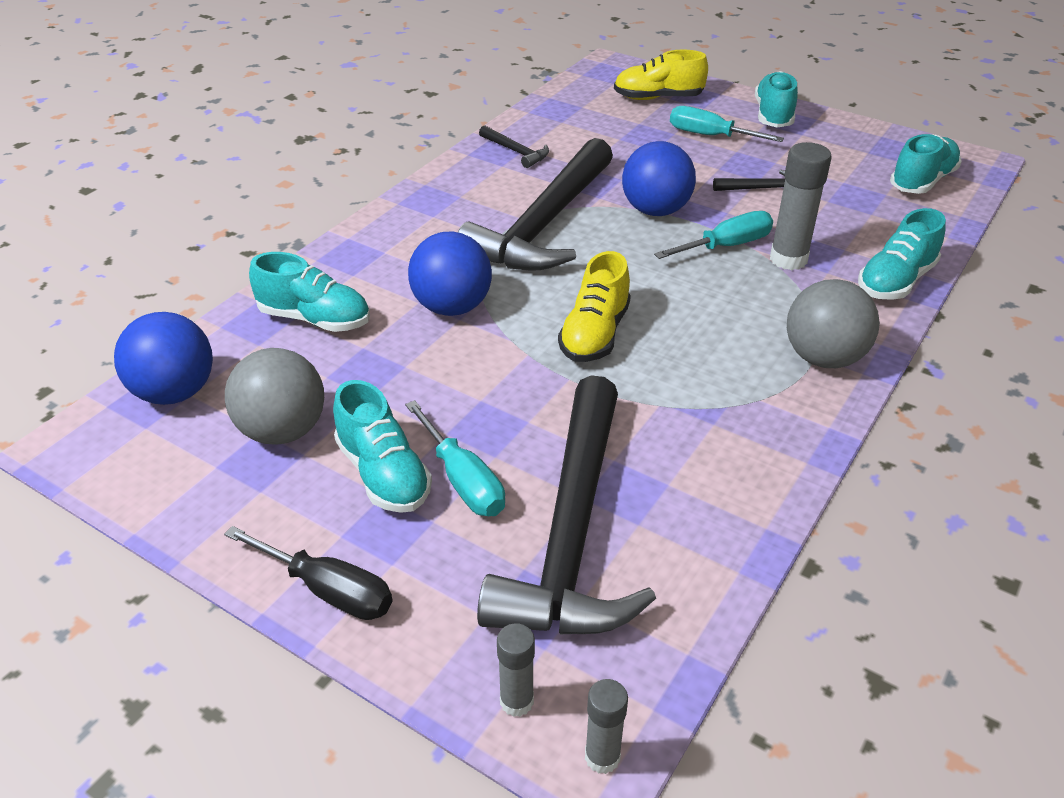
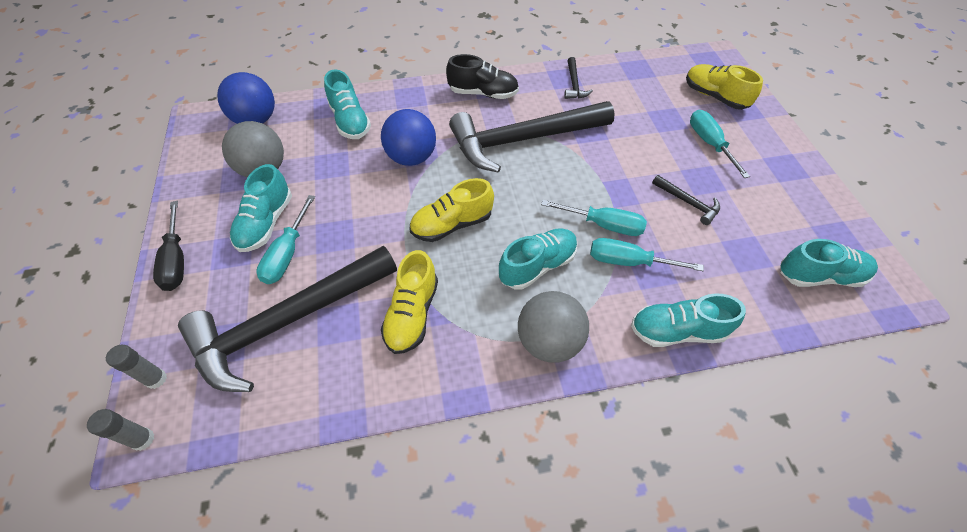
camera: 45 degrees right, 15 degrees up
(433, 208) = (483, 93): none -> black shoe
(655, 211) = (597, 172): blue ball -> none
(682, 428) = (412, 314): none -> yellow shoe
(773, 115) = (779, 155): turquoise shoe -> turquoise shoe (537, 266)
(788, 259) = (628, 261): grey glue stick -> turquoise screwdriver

※ ※ ※

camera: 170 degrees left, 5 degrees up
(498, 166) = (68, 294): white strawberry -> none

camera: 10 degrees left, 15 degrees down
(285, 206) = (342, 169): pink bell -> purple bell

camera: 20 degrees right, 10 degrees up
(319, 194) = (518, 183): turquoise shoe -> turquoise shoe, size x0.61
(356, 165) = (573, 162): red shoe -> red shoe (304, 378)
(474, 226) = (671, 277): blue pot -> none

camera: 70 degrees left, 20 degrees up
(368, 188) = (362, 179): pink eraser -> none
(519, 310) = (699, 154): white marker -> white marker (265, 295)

※ ※ ※

- Exercise goal -
Isolate the lines above that contain the word "none" and copy them.

- Output of the exercise -
(433, 208) = (483, 93): none -> black shoe
(655, 211) = (597, 172): blue ball -> none
(682, 428) = (412, 314): none -> yellow shoe
(498, 166) = (68, 294): white strawberry -> none
(474, 226) = (671, 277): blue pot -> none
(368, 188) = (362, 179): pink eraser -> none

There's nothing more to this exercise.